::: Data provided

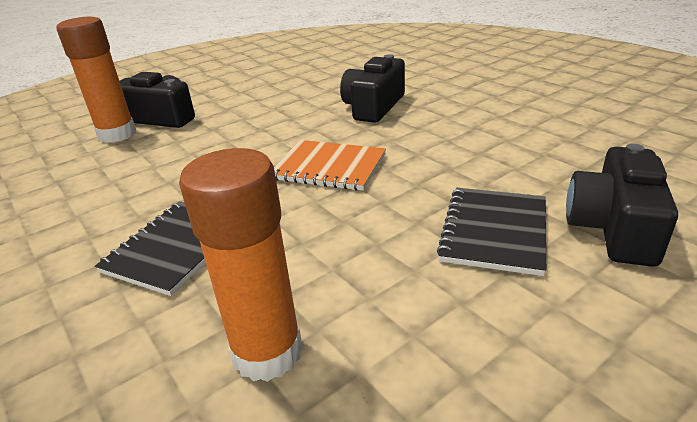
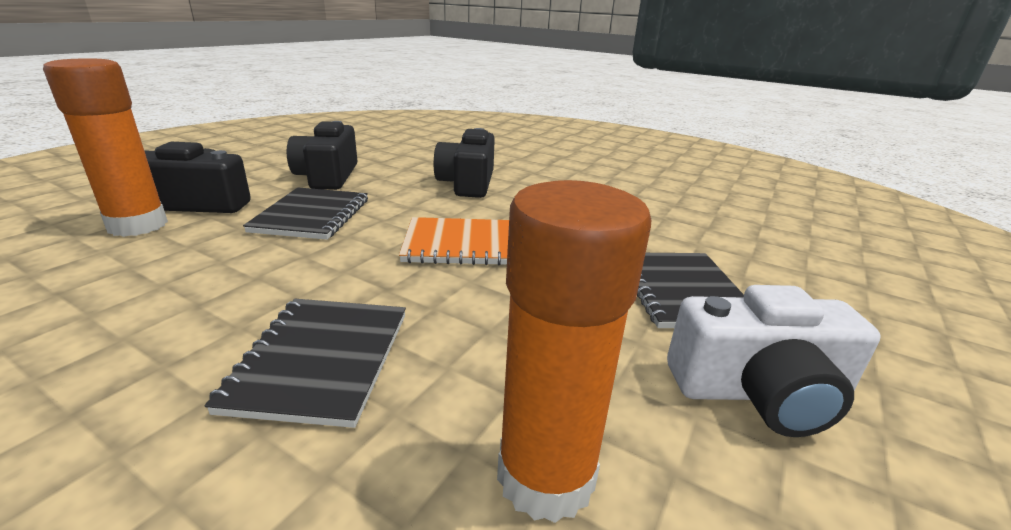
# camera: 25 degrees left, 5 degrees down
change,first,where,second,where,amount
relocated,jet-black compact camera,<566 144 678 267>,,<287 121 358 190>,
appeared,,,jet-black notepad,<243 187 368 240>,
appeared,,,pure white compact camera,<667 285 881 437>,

::::::

What is needed:
Would you please return every line in the listing where "appeared" shows up?

Task output:
appeared,,,jet-black notepad,<243 187 368 240>,
appeared,,,pure white compact camera,<667 285 881 437>,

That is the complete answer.